| SUPPLIED MATERIAL |
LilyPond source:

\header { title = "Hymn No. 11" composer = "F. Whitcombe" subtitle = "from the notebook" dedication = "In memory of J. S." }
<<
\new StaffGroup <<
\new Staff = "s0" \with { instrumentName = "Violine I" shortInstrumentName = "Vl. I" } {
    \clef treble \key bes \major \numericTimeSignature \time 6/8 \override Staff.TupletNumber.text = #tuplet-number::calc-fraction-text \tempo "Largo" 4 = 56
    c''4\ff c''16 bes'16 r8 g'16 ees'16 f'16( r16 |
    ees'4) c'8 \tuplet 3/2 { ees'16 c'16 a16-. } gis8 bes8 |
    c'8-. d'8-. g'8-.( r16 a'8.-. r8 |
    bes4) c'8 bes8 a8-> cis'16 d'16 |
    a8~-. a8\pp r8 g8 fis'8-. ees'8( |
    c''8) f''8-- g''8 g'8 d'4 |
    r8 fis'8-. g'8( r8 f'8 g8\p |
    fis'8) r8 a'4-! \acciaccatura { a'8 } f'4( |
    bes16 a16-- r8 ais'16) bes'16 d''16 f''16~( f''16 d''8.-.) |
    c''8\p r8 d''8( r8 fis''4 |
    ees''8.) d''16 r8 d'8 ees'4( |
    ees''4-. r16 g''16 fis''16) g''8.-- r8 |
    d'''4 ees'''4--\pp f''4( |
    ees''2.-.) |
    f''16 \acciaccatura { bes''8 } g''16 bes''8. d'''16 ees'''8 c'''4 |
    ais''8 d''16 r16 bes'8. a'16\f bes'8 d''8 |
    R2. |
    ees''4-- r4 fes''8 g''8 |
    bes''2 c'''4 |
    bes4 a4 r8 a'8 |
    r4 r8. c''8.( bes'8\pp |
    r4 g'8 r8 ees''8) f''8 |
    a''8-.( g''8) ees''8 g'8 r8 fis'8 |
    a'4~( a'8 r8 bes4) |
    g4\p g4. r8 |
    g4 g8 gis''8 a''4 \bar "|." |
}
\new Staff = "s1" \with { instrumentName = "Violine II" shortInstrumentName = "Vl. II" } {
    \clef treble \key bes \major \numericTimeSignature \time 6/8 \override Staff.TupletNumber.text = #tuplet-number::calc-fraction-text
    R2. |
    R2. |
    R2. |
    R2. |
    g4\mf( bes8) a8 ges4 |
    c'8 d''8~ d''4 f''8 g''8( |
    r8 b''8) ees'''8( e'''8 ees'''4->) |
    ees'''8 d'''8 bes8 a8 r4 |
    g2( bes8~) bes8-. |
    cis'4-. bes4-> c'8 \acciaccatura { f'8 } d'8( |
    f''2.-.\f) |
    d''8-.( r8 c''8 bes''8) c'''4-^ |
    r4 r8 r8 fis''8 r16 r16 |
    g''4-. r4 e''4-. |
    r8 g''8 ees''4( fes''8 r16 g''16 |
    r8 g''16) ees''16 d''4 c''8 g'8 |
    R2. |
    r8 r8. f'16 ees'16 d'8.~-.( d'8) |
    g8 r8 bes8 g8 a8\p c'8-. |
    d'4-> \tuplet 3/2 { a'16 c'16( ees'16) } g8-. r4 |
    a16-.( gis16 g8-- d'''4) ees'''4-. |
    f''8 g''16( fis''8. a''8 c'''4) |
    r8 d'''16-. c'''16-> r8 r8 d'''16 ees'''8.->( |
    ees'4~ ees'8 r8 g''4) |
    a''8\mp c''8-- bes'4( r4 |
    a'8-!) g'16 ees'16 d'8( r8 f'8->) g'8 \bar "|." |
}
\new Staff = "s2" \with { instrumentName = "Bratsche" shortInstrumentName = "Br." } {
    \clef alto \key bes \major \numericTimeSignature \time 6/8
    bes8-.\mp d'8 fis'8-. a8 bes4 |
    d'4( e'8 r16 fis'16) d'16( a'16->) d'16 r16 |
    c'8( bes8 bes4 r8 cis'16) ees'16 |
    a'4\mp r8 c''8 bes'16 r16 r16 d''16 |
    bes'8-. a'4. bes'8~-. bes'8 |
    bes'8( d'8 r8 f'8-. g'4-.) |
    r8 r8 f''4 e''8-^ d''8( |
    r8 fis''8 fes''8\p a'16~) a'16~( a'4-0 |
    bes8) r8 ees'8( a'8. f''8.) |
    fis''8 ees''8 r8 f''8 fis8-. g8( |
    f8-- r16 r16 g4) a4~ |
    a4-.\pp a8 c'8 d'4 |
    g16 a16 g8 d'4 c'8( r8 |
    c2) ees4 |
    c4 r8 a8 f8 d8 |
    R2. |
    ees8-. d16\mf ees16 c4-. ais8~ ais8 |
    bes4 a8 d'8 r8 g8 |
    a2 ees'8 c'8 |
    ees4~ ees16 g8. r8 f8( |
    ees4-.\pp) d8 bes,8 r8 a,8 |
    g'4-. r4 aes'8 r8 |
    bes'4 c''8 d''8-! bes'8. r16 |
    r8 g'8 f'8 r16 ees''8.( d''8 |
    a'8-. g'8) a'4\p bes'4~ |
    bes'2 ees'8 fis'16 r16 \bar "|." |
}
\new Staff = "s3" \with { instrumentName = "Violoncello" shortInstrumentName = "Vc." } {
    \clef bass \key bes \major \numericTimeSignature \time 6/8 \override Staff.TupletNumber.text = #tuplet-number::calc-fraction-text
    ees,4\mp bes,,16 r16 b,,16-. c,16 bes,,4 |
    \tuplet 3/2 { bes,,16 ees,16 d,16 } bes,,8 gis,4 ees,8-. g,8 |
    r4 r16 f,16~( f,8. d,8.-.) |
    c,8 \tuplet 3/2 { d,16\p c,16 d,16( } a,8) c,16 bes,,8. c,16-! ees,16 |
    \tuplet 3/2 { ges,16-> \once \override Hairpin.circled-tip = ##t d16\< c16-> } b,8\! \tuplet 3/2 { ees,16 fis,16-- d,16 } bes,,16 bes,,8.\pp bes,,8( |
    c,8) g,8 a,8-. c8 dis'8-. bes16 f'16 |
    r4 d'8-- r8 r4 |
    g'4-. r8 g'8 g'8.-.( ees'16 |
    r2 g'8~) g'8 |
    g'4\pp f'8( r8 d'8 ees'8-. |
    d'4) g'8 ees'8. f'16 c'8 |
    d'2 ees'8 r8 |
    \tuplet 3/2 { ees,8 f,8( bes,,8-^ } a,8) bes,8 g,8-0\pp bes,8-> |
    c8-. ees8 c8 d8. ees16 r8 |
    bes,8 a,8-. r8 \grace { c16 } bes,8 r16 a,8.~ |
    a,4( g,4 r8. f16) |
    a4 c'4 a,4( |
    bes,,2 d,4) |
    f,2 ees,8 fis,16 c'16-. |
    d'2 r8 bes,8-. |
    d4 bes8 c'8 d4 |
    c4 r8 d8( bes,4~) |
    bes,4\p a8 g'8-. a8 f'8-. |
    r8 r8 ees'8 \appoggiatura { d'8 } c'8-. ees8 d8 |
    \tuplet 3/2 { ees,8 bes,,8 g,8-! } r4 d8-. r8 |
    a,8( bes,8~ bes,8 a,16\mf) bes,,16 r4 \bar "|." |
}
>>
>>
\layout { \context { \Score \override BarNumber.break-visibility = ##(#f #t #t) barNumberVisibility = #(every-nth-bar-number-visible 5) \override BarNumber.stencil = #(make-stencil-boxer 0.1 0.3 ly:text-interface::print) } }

| GIVEN PROBLEM |
Copy the records above line for line, with nothing changed.

| EXPECTED OUTPUT |
LilyPond source:

\header { title = "Hymn No. 11" composer = "F. Whitcombe" subtitle = "from the notebook" dedication = "In memory of J. S." }
<<
\new StaffGroup <<
\new Staff = "s0" \with { instrumentName = "Violine I" shortInstrumentName = "Vl. I" } {
    \clef treble \key bes \major \numericTimeSignature \time 6/8 \override Staff.TupletNumber.text = #tuplet-number::calc-fraction-text \tempo "Largo" 4 = 56
    c''4\ff c''16 bes'16 r8 g'16 ees'16 f'16( r16 |
    ees'4) c'8 \tuplet 3/2 { ees'16 c'16 a16-. } gis8 bes8 |
    c'8-. d'8-. g'8-.( r16 a'8.-. r8 |
    bes4) c'8 bes8 a8-> cis'16 d'16 |
    a8~-. a8\pp r8 g8 fis'8-. ees'8( |
    c''8) f''8-- g''8 g'8 d'4 |
    r8 fis'8-. g'8( r8 f'8 g8\p |
    fis'8) r8 a'4-! \acciaccatura { a'8 } f'4( |
    bes16 a16-- r8 ais'16) bes'16 d''16 f''16~( f''16 d''8.-.) |
    c''8\p r8 d''8( r8 fis''4 |
    ees''8.) d''16 r8 d'8 ees'4( |
    ees''4-. r16 g''16 fis''16) g''8.-- r8 |
    d'''4 ees'''4--\pp f''4( |
    ees''2.-.) |
    f''16 \acciaccatura { bes''8 } g''16 bes''8. d'''16 ees'''8 c'''4 |
    ais''8 d''16 r16 bes'8. a'16\f bes'8 d''8 |
    R2. |
    ees''4-- r4 fes''8 g''8 |
    bes''2 c'''4 |
    bes4 a4 r8 a'8 |
    r4 r8. c''8.( bes'8\pp |
    r4 g'8 r8 ees''8) f''8 |
    a''8-.( g''8) ees''8 g'8 r8 fis'8 |
    a'4~( a'8 r8 bes4) |
    g4\p g4. r8 |
    g4 g8 gis''8 a''4 \bar "|." |
}
\new Staff = "s1" \with { instrumentName = "Violine II" shortInstrumentName = "Vl. II" } {
    \clef treble \key bes \major \numericTimeSignature \time 6/8 \override Staff.TupletNumber.text = #tuplet-number::calc-fraction-text
    R2. |
    R2. |
    R2. |
    R2. |
    g4\mf( bes8) a8 ges4 |
    c'8 d''8~ d''4 f''8 g''8( |
    r8 b''8) ees'''8( e'''8 ees'''4->) |
    ees'''8 d'''8 bes8 a8 r4 |
    g2( bes8~) bes8-. |
    cis'4-. bes4-> c'8 \acciaccatura { f'8 } d'8( |
    f''2.-.\f) |
    d''8-.( r8 c''8 bes''8) c'''4-^ |
    r4 r8 r8 fis''8 r16 r16 |
    g''4-. r4 e''4-. |
    r8 g''8 ees''4( fes''8 r16 g''16 |
    r8 g''16) ees''16 d''4 c''8 g'8 |
    R2. |
    r8 r8. f'16 ees'16 d'8.~-.( d'8) |
    g8 r8 bes8 g8 a8\p c'8-. |
    d'4-> \tuplet 3/2 { a'16 c'16( ees'16) } g8-. r4 |
    a16-.( gis16 g8-- d'''4) ees'''4-. |
    f''8 g''16( fis''8. a''8 c'''4) |
    r8 d'''16-. c'''16-> r8 r8 d'''16 ees'''8.->( |
    ees'4~ ees'8 r8 g''4) |
    a''8\mp c''8-- bes'4( r4 |
    a'8-!) g'16 ees'16 d'8( r8 f'8->) g'8 \bar "|." |
}
\new Staff = "s2" \with { instrumentName = "Bratsche" shortInstrumentName = "Br." } {
    \clef alto \key bes \major \numericTimeSignature \time 6/8
    bes8-.\mp d'8 fis'8-. a8 bes4 |
    d'4( e'8 r16 fis'16) d'16( a'16->) d'16 r16 |
    c'8( bes8 bes4 r8 cis'16) ees'16 |
    a'4\mp r8 c''8 bes'16 r16 r16 d''16 |
    bes'8-. a'4. bes'8~-. bes'8 |
    bes'8( d'8 r8 f'8-. g'4-.) |
    r8 r8 f''4 e''8-^ d''8( |
    r8 fis''8 fes''8\p a'16~) a'16~( a'4-0 |
    bes8) r8 ees'8( a'8. f''8.) |
    fis''8 ees''8 r8 f''8 fis8-. g8( |
    f8-- r16 r16 g4) a4~ |
    a4-.\pp a8 c'8 d'4 |
    g16 a16 g8 d'4 c'8( r8 |
    c2) ees4 |
    c4 r8 a8 f8 d8 |
    R2. |
    ees8-. d16\mf ees16 c4-. ais8~ ais8 |
    bes4 a8 d'8 r8 g8 |
    a2 ees'8 c'8 |
    ees4~ ees16 g8. r8 f8( |
    ees4-.\pp) d8 bes,8 r8 a,8 |
    g'4-. r4 aes'8 r8 |
    bes'4 c''8 d''8-! bes'8. r16 |
    r8 g'8 f'8 r16 ees''8.( d''8 |
    a'8-. g'8) a'4\p bes'4~ |
    bes'2 ees'8 fis'16 r16 \bar "|." |
}
\new Staff = "s3" \with { instrumentName = "Violoncello" shortInstrumentName = "Vc." } {
    \clef bass \key bes \major \numericTimeSignature \time 6/8 \override Staff.TupletNumber.text = #tuplet-number::calc-fraction-text
    ees,4\mp bes,,16 r16 b,,16-. c,16 bes,,4 |
    \tuplet 3/2 { bes,,16 ees,16 d,16 } bes,,8 gis,4 ees,8-. g,8 |
    r4 r16 f,16~( f,8. d,8.-.) |
    c,8 \tuplet 3/2 { d,16\p c,16 d,16( } a,8) c,16 bes,,8. c,16-! ees,16 |
    \tuplet 3/2 { ges,16-> \once \override Hairpin.circled-tip = ##t d16\< c16-> } b,8\! \tuplet 3/2 { ees,16 fis,16-- d,16 } bes,,16 bes,,8.\pp bes,,8( |
    c,8) g,8 a,8-. c8 dis'8-. bes16 f'16 |
    r4 d'8-- r8 r4 |
    g'4-. r8 g'8 g'8.-.( ees'16 |
    r2 g'8~) g'8 |
    g'4\pp f'8( r8 d'8 ees'8-. |
    d'4) g'8 ees'8. f'16 c'8 |
    d'2 ees'8 r8 |
    \tuplet 3/2 { ees,8 f,8( bes,,8-^ } a,8) bes,8 g,8-0\pp bes,8-> |
    c8-. ees8 c8 d8. ees16 r8 |
    bes,8 a,8-. r8 \grace { c16 } bes,8 r16 a,8.~ |
    a,4( g,4 r8. f16) |
    a4 c'4 a,4( |
    bes,,2 d,4) |
    f,2 ees,8 fis,16 c'16-. |
    d'2 r8 bes,8-. |
    d4 bes8 c'8 d4 |
    c4 r8 d8( bes,4~) |
    bes,4\p a8 g'8-. a8 f'8-. |
    r8 r8 ees'8 \appoggiatura { d'8 } c'8-. ees8 d8 |
    \tuplet 3/2 { ees,8 bes,,8 g,8-! } r4 d8-. r8 |
    a,8( bes,8~ bes,8 a,16\mf) bes,,16 r4 \bar "|." |
}
>>
>>
\layout { \context { \Score \override BarNumber.break-visibility = ##(#f #t #t) barNumberVisibility = #(every-nth-bar-number-visible 5) \override BarNumber.stencil = #(make-stencil-boxer 0.1 0.3 ly:text-interface::print) } }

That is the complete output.